[Change detection outputs]
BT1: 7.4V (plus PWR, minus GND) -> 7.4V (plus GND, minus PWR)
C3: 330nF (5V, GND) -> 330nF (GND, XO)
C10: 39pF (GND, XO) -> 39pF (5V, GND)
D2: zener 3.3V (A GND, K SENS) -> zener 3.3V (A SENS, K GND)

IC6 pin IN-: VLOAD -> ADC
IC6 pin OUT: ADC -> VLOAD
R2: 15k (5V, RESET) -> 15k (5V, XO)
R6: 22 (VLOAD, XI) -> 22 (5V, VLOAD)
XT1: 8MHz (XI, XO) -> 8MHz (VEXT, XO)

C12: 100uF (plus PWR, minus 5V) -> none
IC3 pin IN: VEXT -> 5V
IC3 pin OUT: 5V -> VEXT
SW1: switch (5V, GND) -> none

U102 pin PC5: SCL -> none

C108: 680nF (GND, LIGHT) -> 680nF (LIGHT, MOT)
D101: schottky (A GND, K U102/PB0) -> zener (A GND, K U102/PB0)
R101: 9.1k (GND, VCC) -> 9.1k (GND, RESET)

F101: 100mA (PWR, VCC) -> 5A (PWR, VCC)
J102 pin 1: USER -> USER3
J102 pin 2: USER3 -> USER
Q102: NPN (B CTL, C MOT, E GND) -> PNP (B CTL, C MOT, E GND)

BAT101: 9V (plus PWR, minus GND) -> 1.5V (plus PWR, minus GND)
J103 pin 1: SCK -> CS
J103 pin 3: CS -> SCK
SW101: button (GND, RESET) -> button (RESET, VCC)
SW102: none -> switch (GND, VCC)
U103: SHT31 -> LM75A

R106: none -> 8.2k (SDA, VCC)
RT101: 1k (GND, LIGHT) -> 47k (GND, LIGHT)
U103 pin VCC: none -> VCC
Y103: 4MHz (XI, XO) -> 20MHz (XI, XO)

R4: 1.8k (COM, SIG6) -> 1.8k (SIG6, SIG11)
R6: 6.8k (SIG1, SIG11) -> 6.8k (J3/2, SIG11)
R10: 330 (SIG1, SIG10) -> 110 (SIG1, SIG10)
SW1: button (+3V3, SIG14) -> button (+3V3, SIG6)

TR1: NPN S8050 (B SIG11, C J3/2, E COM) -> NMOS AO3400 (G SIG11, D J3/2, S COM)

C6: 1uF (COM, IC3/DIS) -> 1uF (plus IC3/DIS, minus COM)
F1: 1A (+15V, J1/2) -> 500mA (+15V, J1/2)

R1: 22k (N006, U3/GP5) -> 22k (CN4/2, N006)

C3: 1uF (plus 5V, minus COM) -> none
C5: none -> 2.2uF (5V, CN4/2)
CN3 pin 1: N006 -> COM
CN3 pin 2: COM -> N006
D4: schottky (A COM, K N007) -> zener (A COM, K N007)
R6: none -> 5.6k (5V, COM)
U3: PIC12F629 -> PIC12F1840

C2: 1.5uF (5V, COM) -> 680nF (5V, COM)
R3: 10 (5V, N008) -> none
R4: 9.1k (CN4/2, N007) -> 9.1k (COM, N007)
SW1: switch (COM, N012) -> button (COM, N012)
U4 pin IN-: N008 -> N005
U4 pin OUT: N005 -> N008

Work instruction.
For every line in the data above that has the string "none", return that line.

Solution to this task.
C12: 100uF (plus PWR, minus 5V) -> none
SW1: switch (5V, GND) -> none
U102 pin PC5: SCL -> none
SW102: none -> switch (GND, VCC)
R106: none -> 8.2k (SDA, VCC)
U103 pin VCC: none -> VCC
C3: 1uF (plus 5V, minus COM) -> none
C5: none -> 2.2uF (5V, CN4/2)
R6: none -> 5.6k (5V, COM)
R3: 10 (5V, N008) -> none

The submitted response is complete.